## Exercise aim
Extract from the entries below, exactly as given, only the lines from the line containing "camera: 30 degrees left, 10 degrees down" to the line containing "none -> pink notebook [434,305,540,409]", both lines included.

## Records for processing
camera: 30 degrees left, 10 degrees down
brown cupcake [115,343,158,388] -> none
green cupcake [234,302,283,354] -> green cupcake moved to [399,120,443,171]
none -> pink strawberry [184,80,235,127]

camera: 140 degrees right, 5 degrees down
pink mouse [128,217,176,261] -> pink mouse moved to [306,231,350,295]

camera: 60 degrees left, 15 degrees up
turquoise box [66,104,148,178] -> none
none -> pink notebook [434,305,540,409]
---
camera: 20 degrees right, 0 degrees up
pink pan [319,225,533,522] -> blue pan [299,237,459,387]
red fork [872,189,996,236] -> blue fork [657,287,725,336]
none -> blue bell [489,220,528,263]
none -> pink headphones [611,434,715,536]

## Output
camera: 30 degrees left, 10 degrees down
brown cupcake [115,343,158,388] -> none
green cupcake [234,302,283,354] -> green cupcake moved to [399,120,443,171]
none -> pink strawberry [184,80,235,127]

camera: 140 degrees right, 5 degrees down
pink mouse [128,217,176,261] -> pink mouse moved to [306,231,350,295]

camera: 60 degrees left, 15 degrees up
turquoise box [66,104,148,178] -> none
none -> pink notebook [434,305,540,409]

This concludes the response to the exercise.